- PROBLEM DESCRIPTION
Write out each record below exactly as it appears, with no pictures.
(SUPPLIED RECORDS)
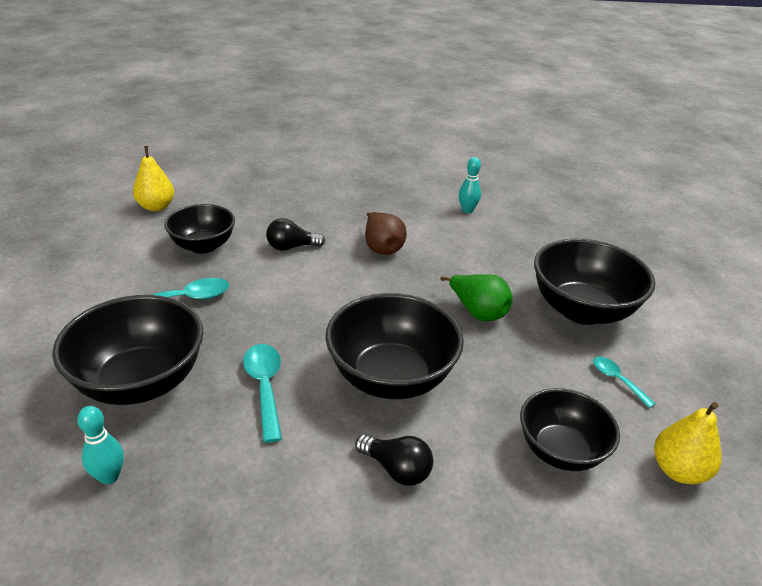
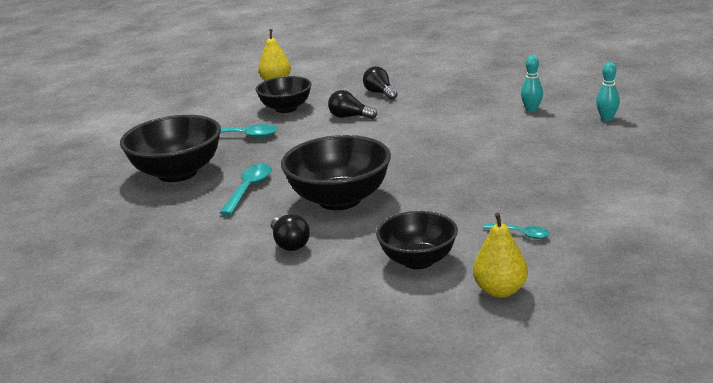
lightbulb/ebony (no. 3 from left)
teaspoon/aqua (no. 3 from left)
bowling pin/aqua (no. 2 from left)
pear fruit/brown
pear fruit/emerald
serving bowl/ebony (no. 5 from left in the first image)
(End SUPPLIED RECORDS)
- COMPLETED TASK
lightbulb/ebony (no. 3 from left)
teaspoon/aqua (no. 3 from left)
bowling pin/aqua (no. 2 from left)
pear fruit/brown
pear fruit/emerald
serving bowl/ebony (no. 5 from left in the first image)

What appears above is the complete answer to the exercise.